Nothing below is to be printed except the lines between the line holding "Ethan: [298,371,335,401] ->" and the line holding "Zenmo Drive: [79,197,327,403]", inclusive, each exactly as it appears.
++++++++++++++++++++
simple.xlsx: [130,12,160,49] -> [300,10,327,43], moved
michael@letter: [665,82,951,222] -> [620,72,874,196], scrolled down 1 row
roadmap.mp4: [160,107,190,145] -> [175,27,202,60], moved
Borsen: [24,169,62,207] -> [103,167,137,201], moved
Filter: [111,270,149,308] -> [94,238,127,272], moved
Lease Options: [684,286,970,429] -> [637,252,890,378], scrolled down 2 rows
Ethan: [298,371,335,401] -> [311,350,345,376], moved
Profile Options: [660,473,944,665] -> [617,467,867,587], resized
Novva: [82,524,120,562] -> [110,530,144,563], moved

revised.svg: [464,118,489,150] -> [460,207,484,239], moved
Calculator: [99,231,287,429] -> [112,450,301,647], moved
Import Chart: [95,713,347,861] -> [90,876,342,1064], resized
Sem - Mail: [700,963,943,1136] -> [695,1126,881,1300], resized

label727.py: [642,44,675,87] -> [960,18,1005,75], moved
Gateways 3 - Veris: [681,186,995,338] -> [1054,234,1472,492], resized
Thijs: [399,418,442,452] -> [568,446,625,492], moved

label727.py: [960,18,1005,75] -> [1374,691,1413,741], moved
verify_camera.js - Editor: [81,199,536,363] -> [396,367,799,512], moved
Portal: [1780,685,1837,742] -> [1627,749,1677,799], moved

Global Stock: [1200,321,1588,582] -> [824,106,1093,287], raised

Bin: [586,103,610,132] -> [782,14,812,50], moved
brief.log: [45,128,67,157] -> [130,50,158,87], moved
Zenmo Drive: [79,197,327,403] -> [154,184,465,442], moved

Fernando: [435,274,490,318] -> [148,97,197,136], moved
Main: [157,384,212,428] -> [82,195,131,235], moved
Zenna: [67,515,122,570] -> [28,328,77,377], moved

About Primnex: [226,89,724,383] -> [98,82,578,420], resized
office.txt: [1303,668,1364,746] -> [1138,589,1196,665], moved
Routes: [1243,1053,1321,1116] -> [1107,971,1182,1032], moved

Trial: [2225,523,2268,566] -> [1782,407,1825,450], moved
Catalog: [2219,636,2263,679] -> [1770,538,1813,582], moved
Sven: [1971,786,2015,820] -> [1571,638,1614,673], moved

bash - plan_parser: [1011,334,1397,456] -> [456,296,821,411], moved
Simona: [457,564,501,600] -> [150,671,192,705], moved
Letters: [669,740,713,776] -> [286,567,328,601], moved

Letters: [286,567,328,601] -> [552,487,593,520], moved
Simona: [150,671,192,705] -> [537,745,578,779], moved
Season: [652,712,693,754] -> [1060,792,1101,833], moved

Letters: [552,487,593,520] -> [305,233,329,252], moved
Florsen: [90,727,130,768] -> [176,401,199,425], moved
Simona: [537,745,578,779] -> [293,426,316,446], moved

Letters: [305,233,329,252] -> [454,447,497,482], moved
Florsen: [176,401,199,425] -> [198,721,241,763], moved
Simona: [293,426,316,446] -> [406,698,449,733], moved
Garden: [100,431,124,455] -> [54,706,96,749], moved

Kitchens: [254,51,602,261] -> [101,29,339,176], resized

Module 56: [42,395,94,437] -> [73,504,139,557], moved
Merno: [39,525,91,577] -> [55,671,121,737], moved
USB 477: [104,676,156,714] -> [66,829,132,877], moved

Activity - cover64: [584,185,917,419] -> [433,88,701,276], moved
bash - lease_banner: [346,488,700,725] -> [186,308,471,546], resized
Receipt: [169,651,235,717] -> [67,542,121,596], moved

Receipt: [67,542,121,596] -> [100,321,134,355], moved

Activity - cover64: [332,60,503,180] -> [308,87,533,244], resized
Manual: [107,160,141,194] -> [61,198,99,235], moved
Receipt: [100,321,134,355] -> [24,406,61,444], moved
++++++++++++++++++++
● **TASK SOLUTION**
Ethan: [298,371,335,401] -> [311,350,345,376], moved
Profile Options: [660,473,944,665] -> [617,467,867,587], resized
Novva: [82,524,120,562] -> [110,530,144,563], moved

revised.svg: [464,118,489,150] -> [460,207,484,239], moved
Calculator: [99,231,287,429] -> [112,450,301,647], moved
Import Chart: [95,713,347,861] -> [90,876,342,1064], resized
Sem - Mail: [700,963,943,1136] -> [695,1126,881,1300], resized

label727.py: [642,44,675,87] -> [960,18,1005,75], moved
Gateways 3 - Veris: [681,186,995,338] -> [1054,234,1472,492], resized
Thijs: [399,418,442,452] -> [568,446,625,492], moved

label727.py: [960,18,1005,75] -> [1374,691,1413,741], moved
verify_camera.js - Editor: [81,199,536,363] -> [396,367,799,512], moved
Portal: [1780,685,1837,742] -> [1627,749,1677,799], moved

Global Stock: [1200,321,1588,582] -> [824,106,1093,287], raised

Bin: [586,103,610,132] -> [782,14,812,50], moved
brief.log: [45,128,67,157] -> [130,50,158,87], moved
Zenmo Drive: [79,197,327,403] -> [154,184,465,442], moved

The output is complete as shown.